▶ **Data shown**
________________
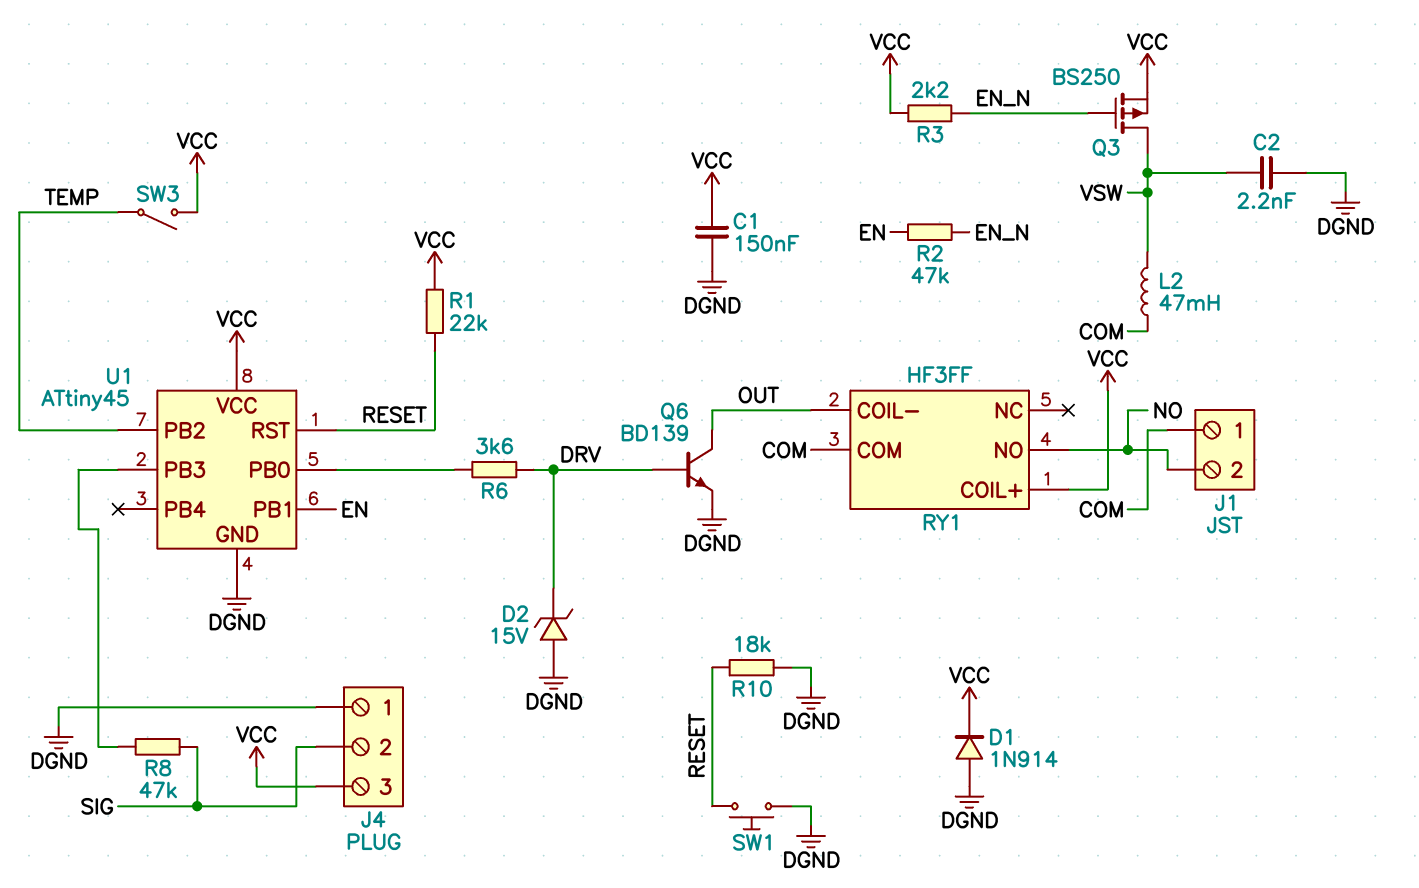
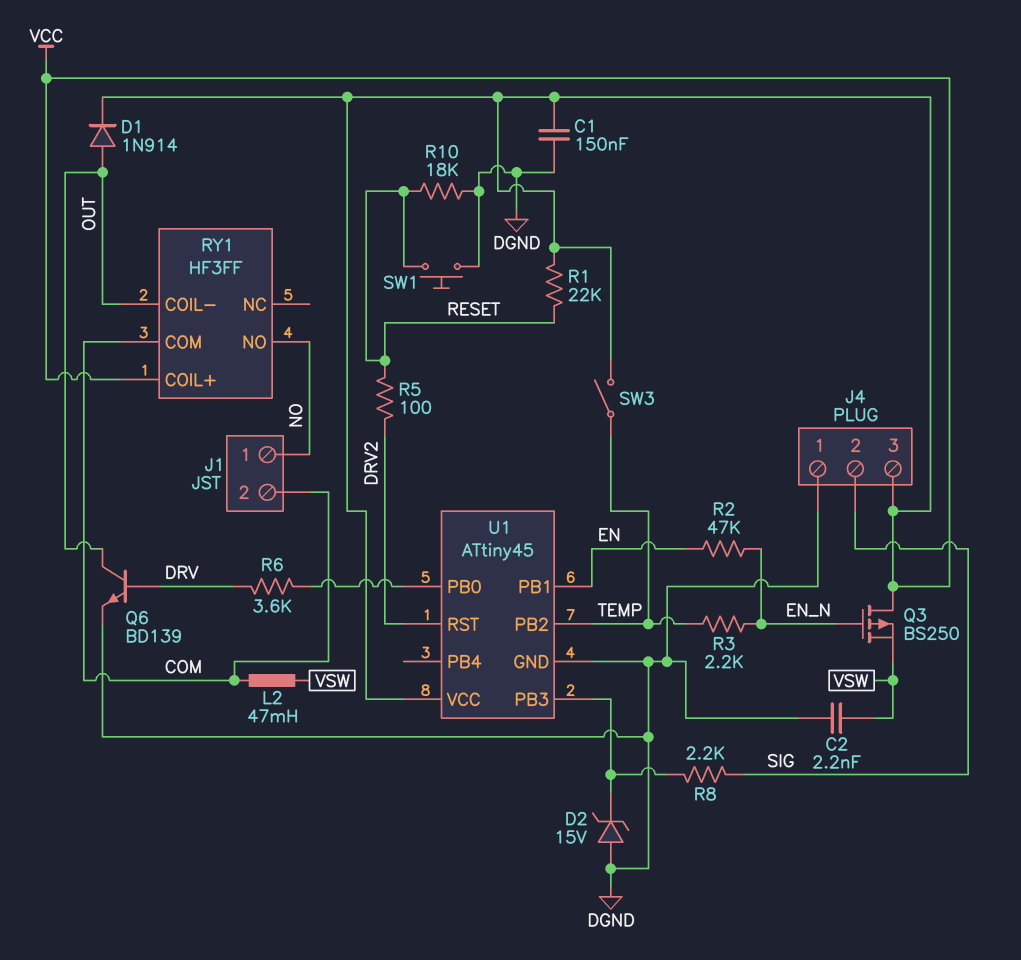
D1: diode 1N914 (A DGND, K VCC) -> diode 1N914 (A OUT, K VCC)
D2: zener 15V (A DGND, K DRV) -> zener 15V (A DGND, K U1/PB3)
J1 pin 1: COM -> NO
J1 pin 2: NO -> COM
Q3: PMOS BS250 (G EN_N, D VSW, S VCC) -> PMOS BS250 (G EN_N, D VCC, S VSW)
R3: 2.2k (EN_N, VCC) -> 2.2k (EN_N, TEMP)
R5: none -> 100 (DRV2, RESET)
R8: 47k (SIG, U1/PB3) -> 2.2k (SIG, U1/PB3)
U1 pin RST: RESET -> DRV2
________________
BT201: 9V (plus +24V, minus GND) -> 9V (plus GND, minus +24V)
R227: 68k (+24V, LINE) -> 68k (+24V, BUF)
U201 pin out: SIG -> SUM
________________
▶ **Work item**
Taking the line with "R3: 2.2k (EN_N, VCC) -> 2.2k (EN_N, TEMP)" as the first and the line with "U1 pin RST: RESET -> DRV2" as the last, retype that stretch of the data above exactly, with no other lines.

▶ **Exercise solution**
R3: 2.2k (EN_N, VCC) -> 2.2k (EN_N, TEMP)
R5: none -> 100 (DRV2, RESET)
R8: 47k (SIG, U1/PB3) -> 2.2k (SIG, U1/PB3)
U1 pin RST: RESET -> DRV2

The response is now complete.